* [RECORDS TO PROCESS]

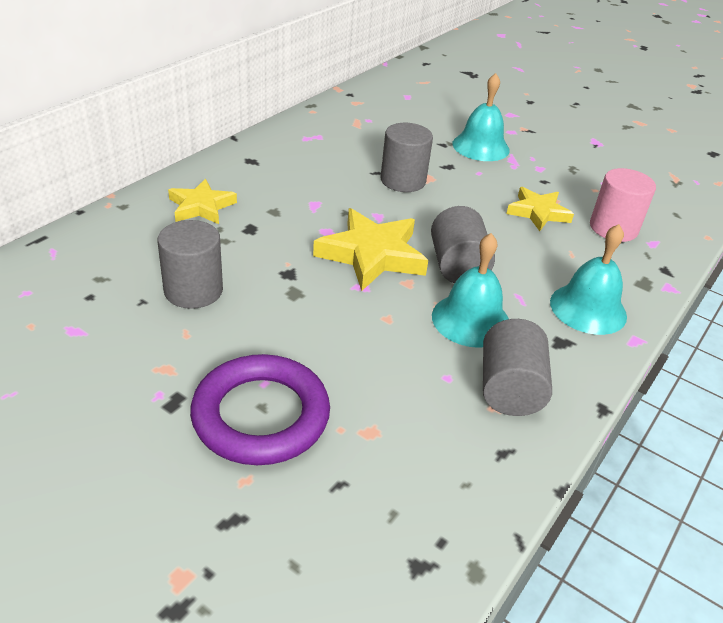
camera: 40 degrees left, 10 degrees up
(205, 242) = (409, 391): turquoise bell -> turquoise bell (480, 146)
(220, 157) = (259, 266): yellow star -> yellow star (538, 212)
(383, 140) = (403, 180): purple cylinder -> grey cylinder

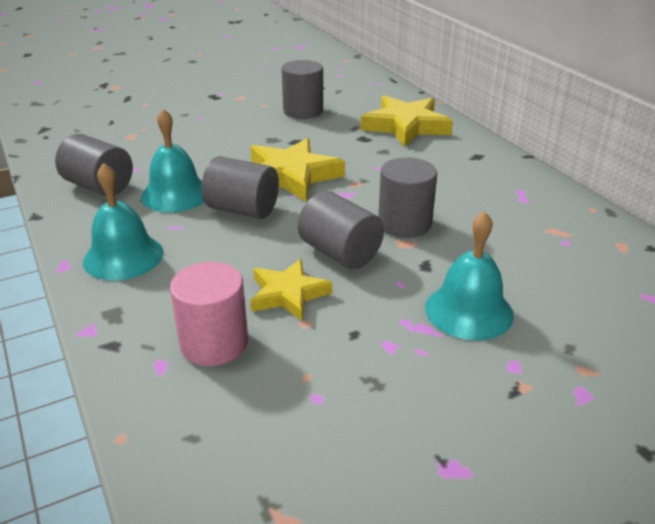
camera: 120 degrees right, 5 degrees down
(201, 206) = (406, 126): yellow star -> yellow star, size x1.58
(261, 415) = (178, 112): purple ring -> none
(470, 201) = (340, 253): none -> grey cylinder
---
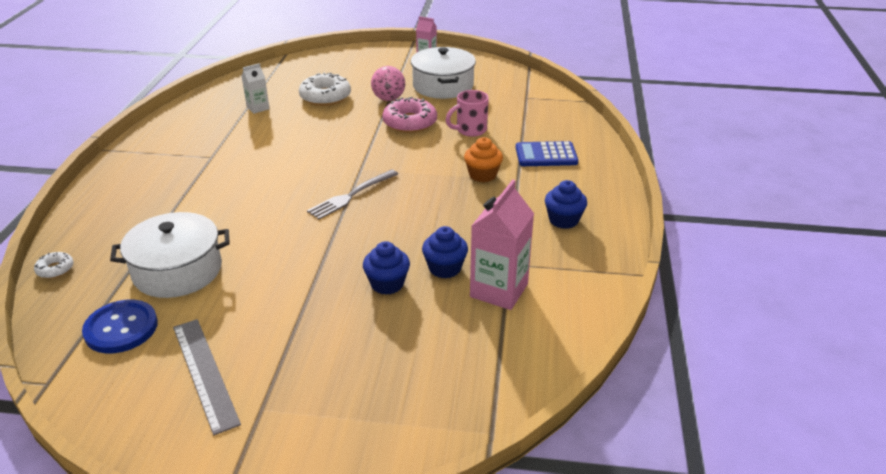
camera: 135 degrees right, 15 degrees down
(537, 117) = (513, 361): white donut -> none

* [ACTION ITEM] Beginning with the line holding "(383, 140) = (403, 180): purple" in the material above, restate word for word each line through the line holding "(470, 201) = (340, 253): none", and exclude pictures.

* [RESULT BELOW]
(383, 140) = (403, 180): purple cylinder -> grey cylinder

camera: 120 degrees right, 5 degrees down
(201, 206) = (406, 126): yellow star -> yellow star, size x1.58
(261, 415) = (178, 112): purple ring -> none
(470, 201) = (340, 253): none -> grey cylinder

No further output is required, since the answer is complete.